↓

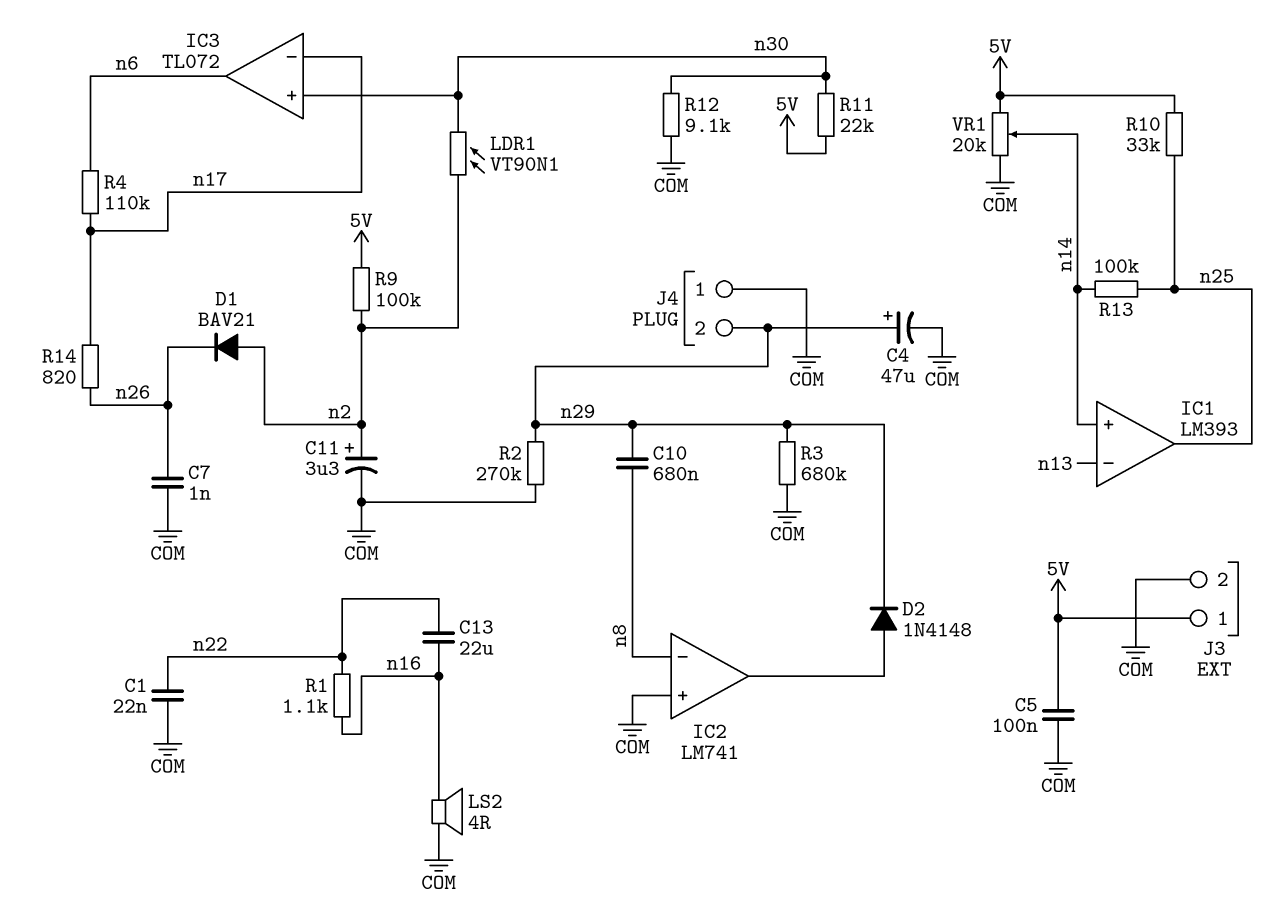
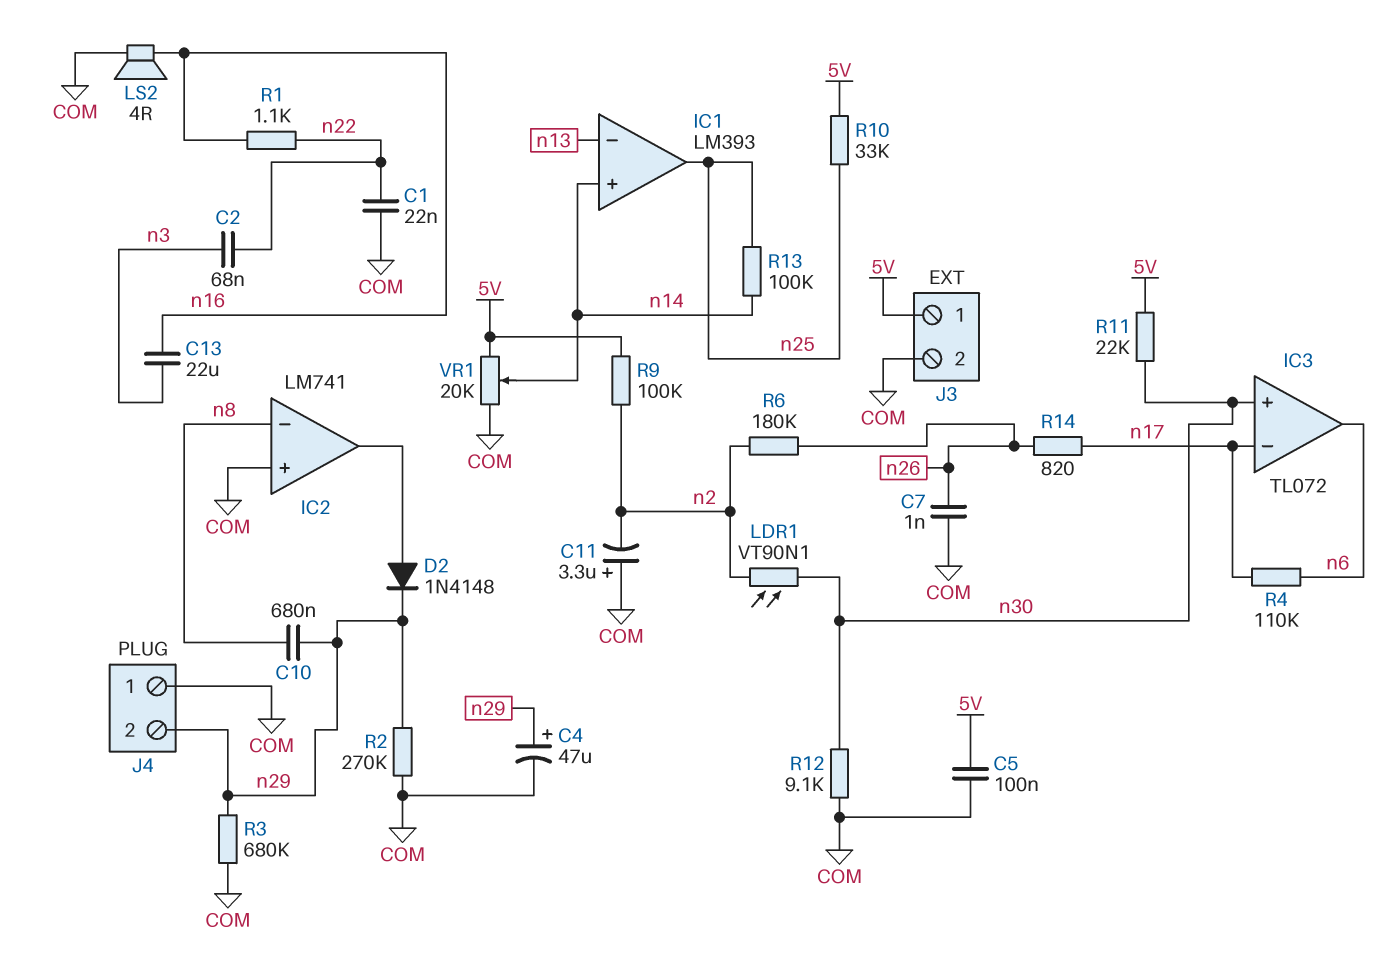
C2: none -> 68nF (n3, n22)
C11: 3.3uF (plus n2, minus COM) -> 3.3uF (plus COM, minus n2)
C13: 22uF (n16, n22) -> 22uF (n3, n16)
D1: diode BAV21 (A n2, K n26) -> none
R6: none -> 180k (n2, n26)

↑

- Task statement -
Would you please copy the material exactly, leaving all the pictures out?

- Solved problem -
C2: none -> 68nF (n3, n22)
C11: 3.3uF (plus n2, minus COM) -> 3.3uF (plus COM, minus n2)
C13: 22uF (n16, n22) -> 22uF (n3, n16)
D1: diode BAV21 (A n2, K n26) -> none
R6: none -> 180k (n2, n26)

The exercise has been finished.